Copy nothing past the line containing "pink pentagon: (92, 77) -> (517, 257), moved". Transcribe every line of the listing below up to and including it, from the first, except pictures.

** Data shown follows **

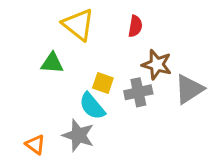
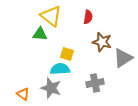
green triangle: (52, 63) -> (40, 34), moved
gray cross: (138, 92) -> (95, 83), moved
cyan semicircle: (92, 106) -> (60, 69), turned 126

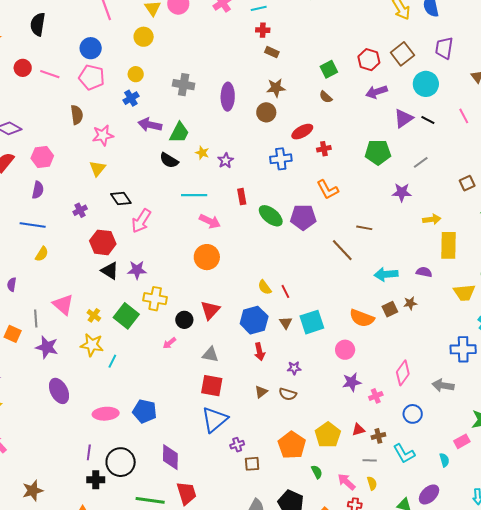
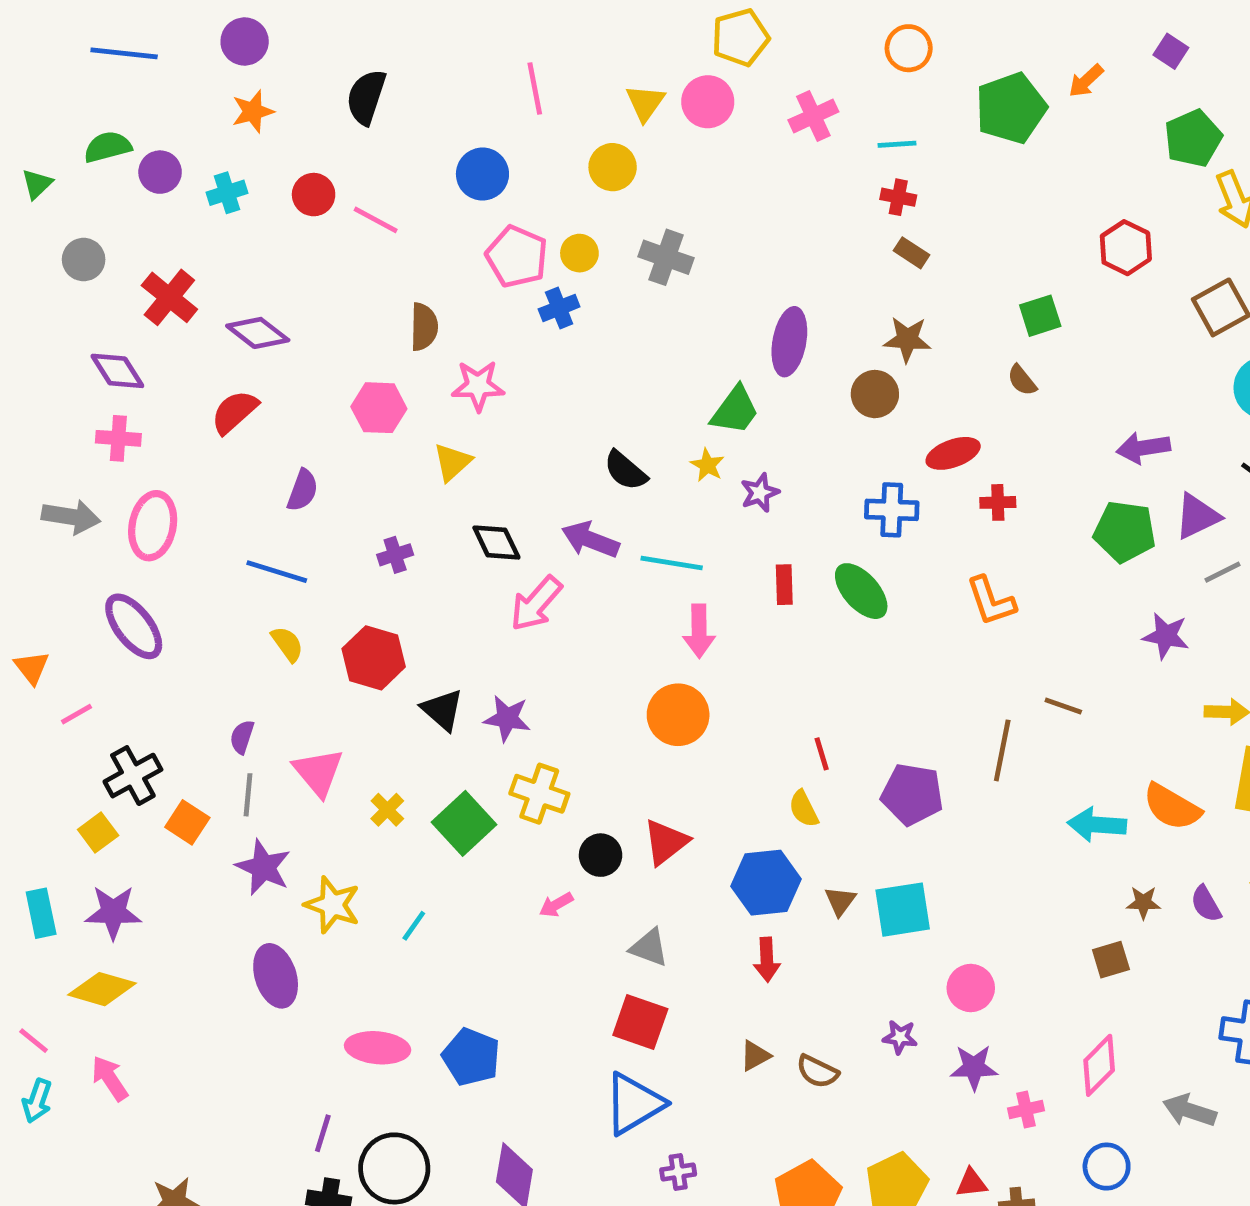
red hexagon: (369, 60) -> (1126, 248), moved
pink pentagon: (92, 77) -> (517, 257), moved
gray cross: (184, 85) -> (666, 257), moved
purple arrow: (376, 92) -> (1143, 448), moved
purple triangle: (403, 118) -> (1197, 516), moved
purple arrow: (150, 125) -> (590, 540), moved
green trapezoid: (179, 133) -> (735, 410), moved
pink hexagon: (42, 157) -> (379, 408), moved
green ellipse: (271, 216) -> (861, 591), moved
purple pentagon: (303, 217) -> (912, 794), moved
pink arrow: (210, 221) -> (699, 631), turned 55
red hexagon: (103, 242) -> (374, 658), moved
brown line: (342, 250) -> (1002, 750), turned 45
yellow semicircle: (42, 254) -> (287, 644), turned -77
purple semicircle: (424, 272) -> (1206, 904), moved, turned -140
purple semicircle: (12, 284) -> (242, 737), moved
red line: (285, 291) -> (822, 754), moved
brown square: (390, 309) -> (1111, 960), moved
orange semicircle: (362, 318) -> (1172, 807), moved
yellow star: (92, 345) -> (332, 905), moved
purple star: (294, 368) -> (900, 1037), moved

** End of Data shown **

- **Reply to the exercise**
green triangle: (52, 63) -> (40, 34), moved
gray cross: (138, 92) -> (95, 83), moved
cyan semicircle: (92, 106) -> (60, 69), turned 126

red hexagon: (369, 60) -> (1126, 248), moved
pink pentagon: (92, 77) -> (517, 257), moved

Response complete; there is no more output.